» **Problem description**
Every line of the records that holds the word "blue" should be copied.

Object correspondence data:
******
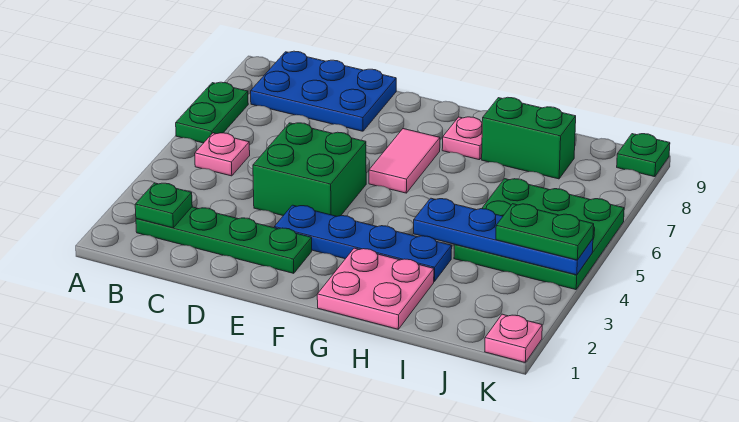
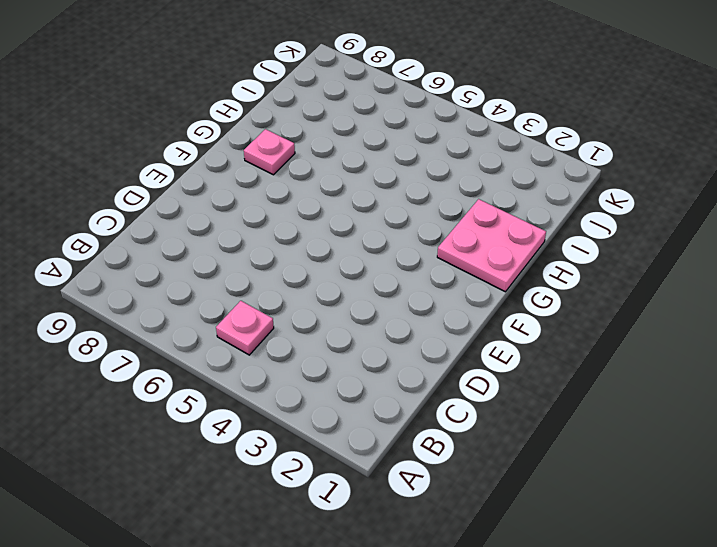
none -> green plate A6:A7 level 1
none -> green plate B2:E2 level 1
none -> blue plate B8:D9 level 1

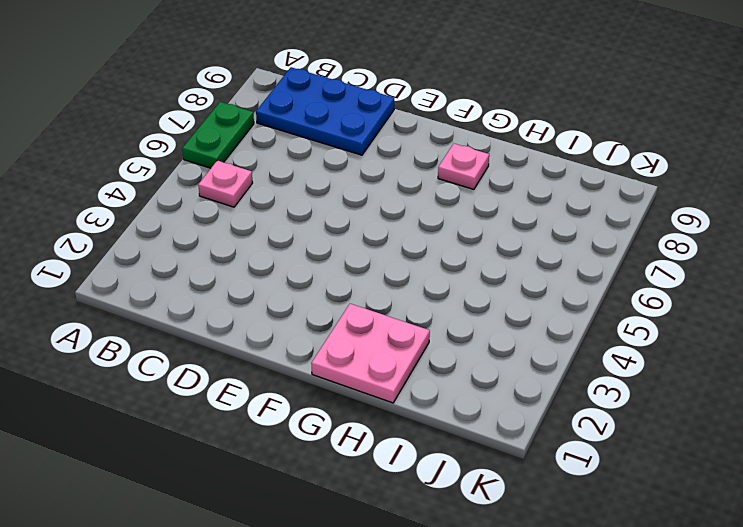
none -> green plate B2:E2 level 1
none -> green brick D4:E5 level 1
none -> blue plate E3:H3 level 1

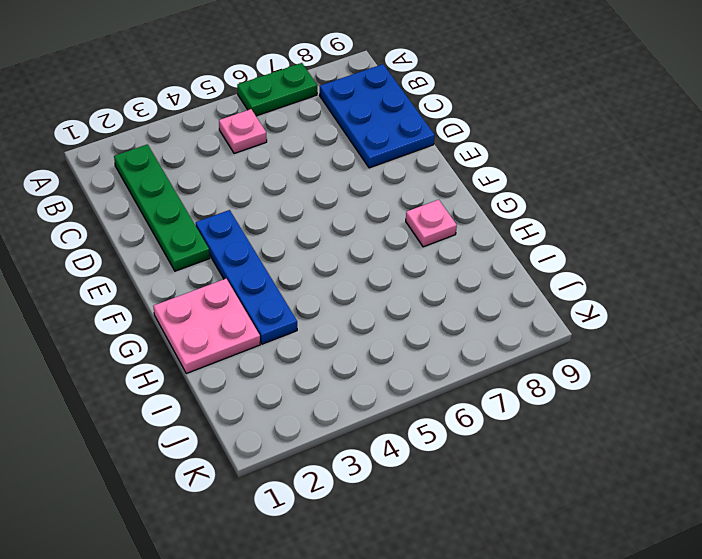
none -> green brick D4:E5 level 1
none -> pink tile F6:F7 level 1
none -> green brick H8:I8 level 1

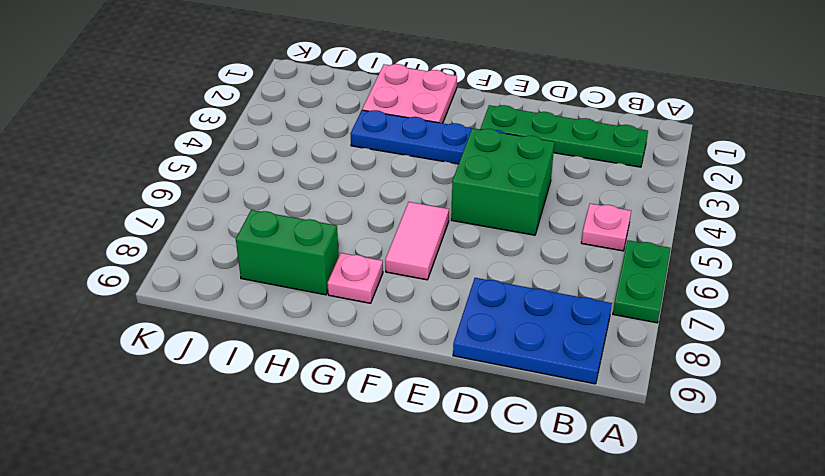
none -> green plate I4:K6 level 1
none -> pink plate K1 level 1
none -> green plate K9 level 1

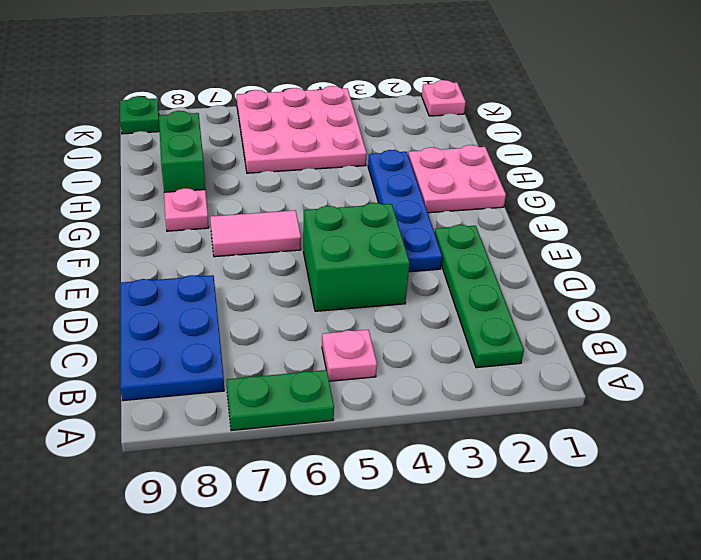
pink plate I4:K6 level 1 -> green plate I4:K6 level 1
none -> green plate B2 level 2
none -> blue plate H4:K4 level 2
none -> green plate J4:K4 level 3

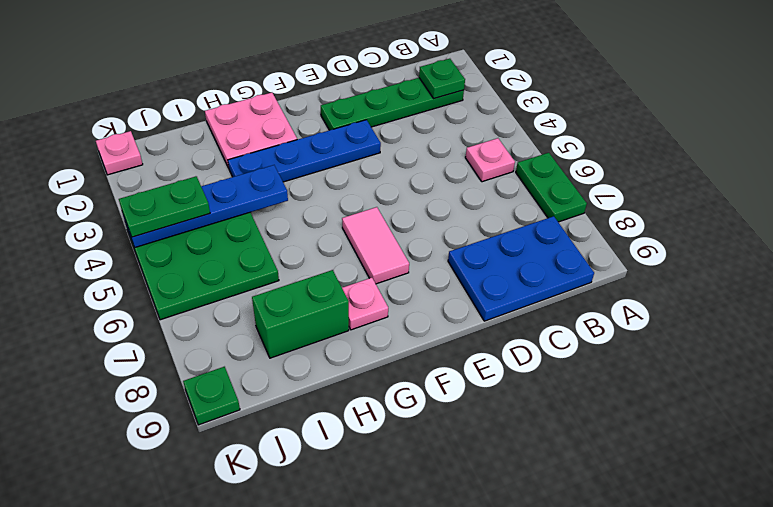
none -> green brick D4:E5 level 1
******
» **Worked solution**
none -> blue plate B8:D9 level 1
none -> blue plate E3:H3 level 1
none -> blue plate H4:K4 level 2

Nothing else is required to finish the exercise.